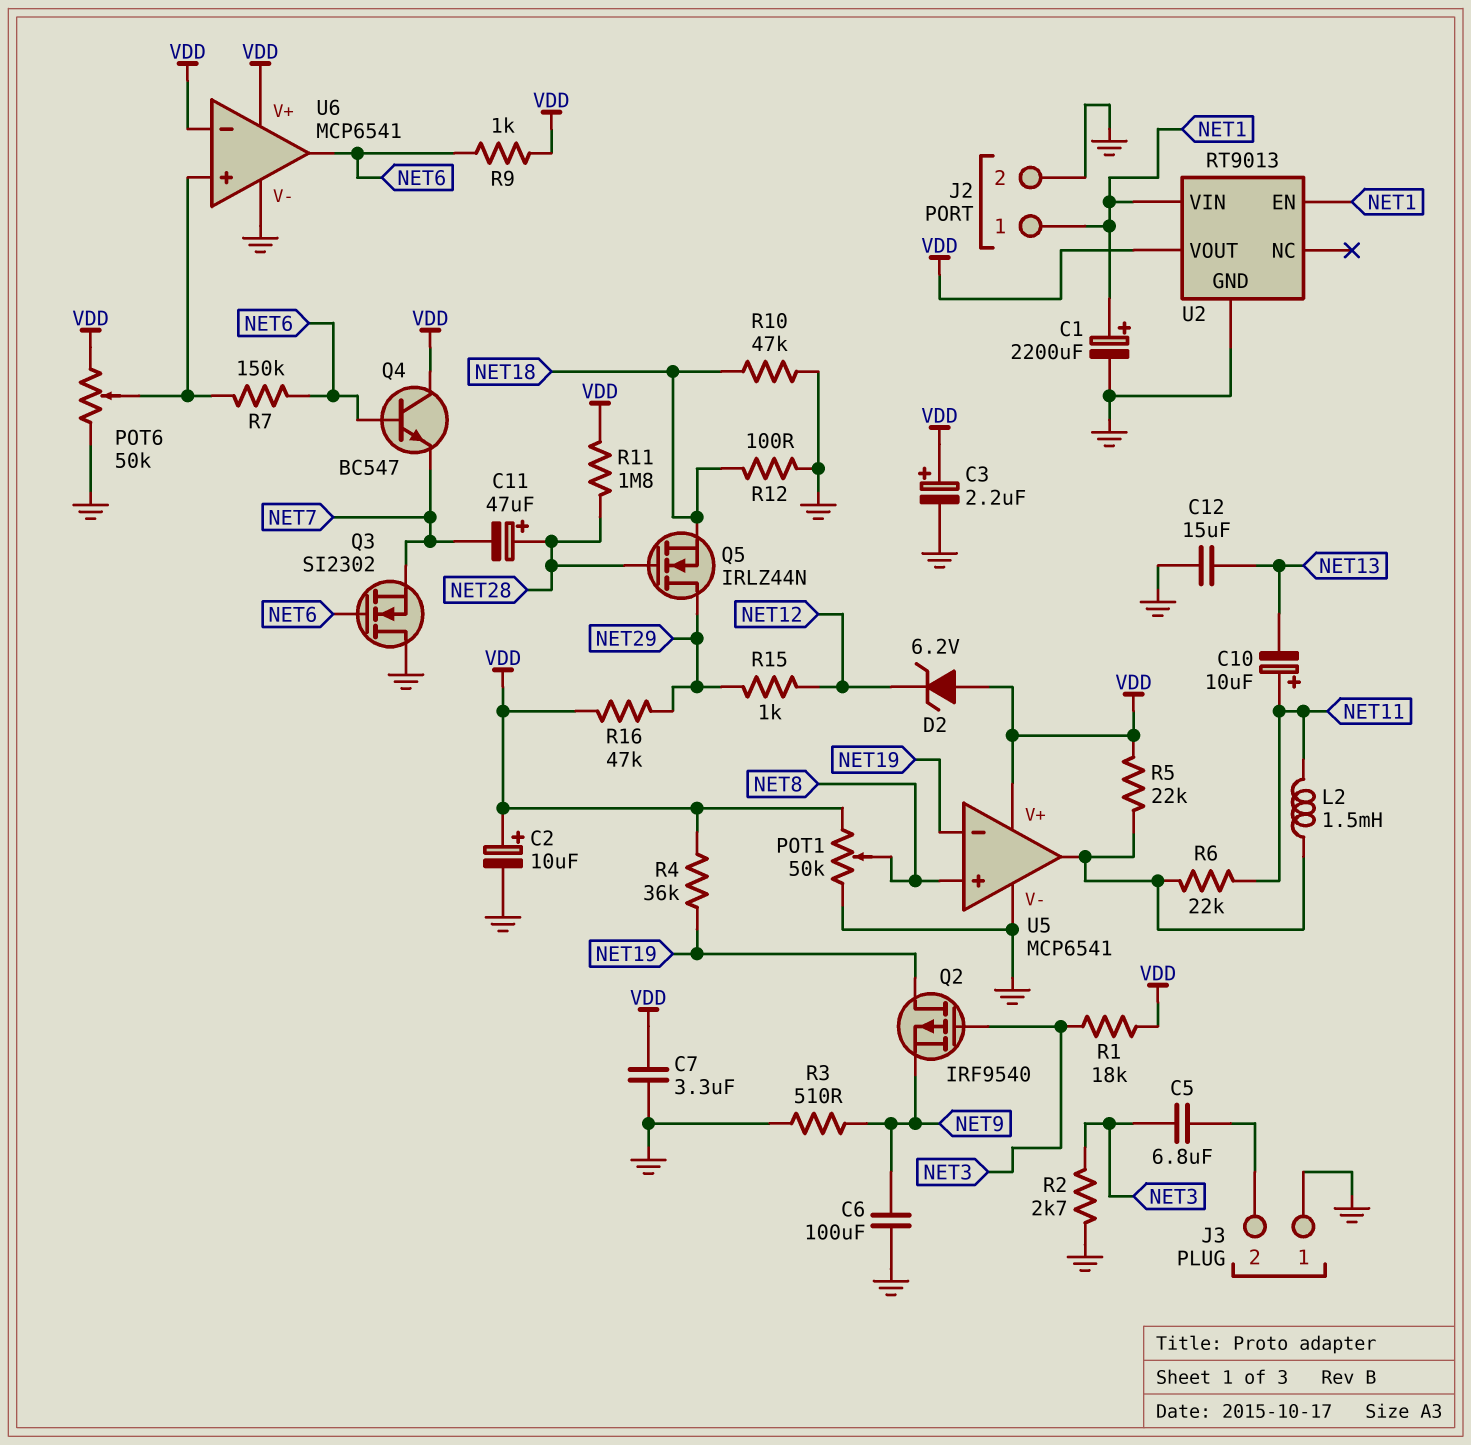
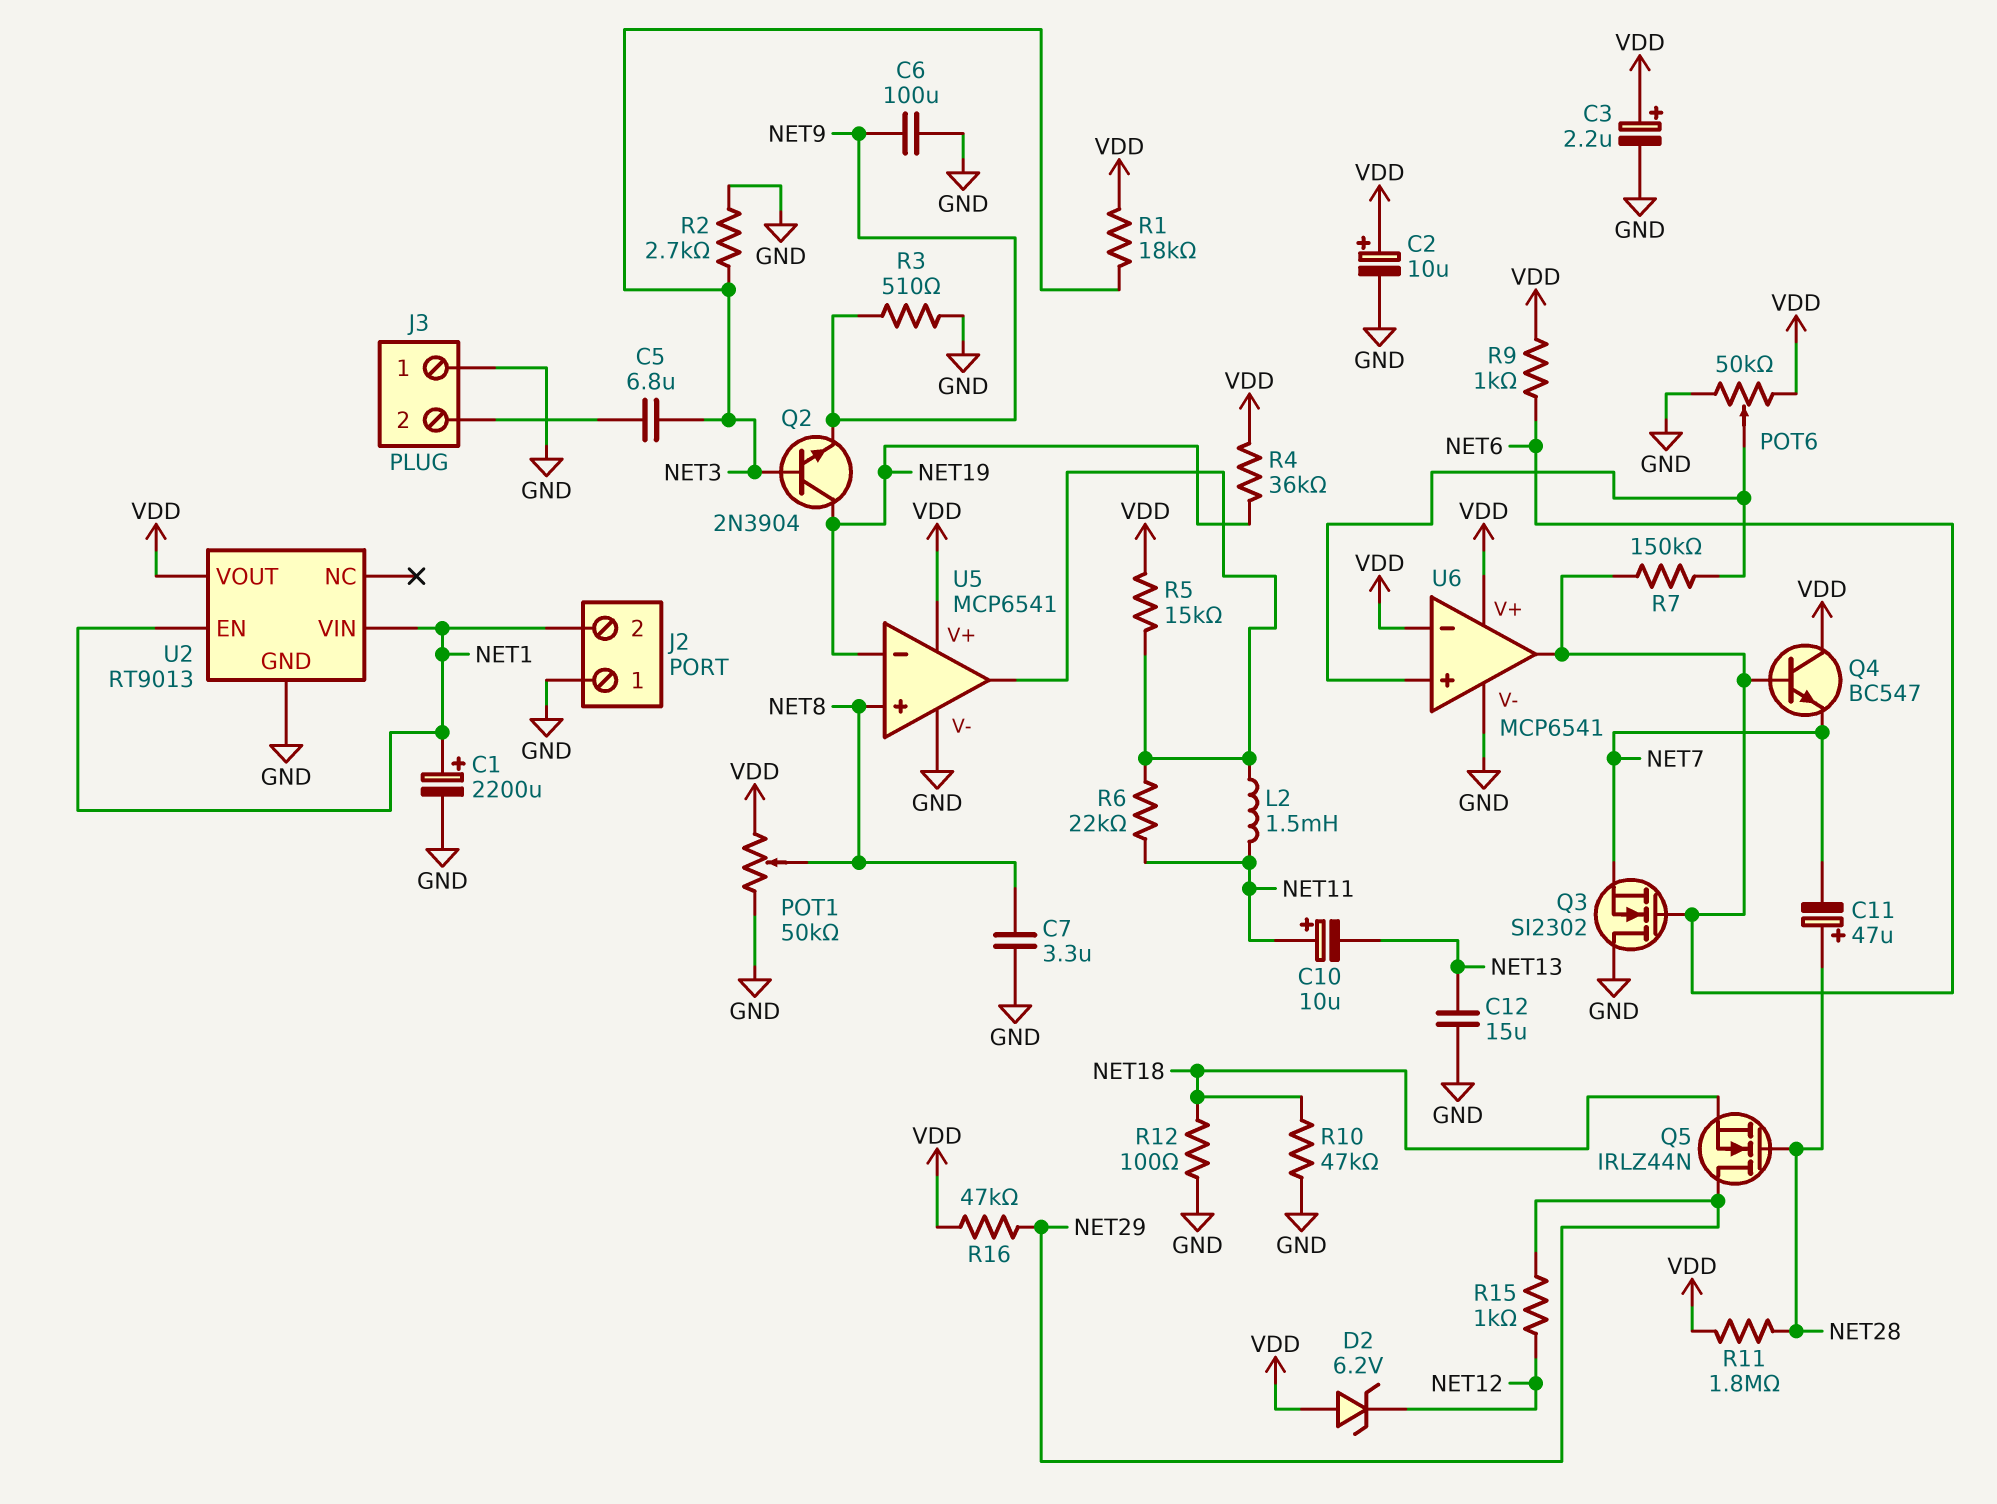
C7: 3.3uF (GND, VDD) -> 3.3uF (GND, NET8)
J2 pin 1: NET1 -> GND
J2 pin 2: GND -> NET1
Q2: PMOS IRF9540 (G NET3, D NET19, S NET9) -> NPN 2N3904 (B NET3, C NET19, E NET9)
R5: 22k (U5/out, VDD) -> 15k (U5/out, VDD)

■ ■ ■ ■ ■

Task description: Retype the material above exactly, images excluded.

Solved problem:
C7: 3.3uF (GND, VDD) -> 3.3uF (GND, NET8)
J2 pin 1: NET1 -> GND
J2 pin 2: GND -> NET1
Q2: PMOS IRF9540 (G NET3, D NET19, S NET9) -> NPN 2N3904 (B NET3, C NET19, E NET9)
R5: 22k (U5/out, VDD) -> 15k (U5/out, VDD)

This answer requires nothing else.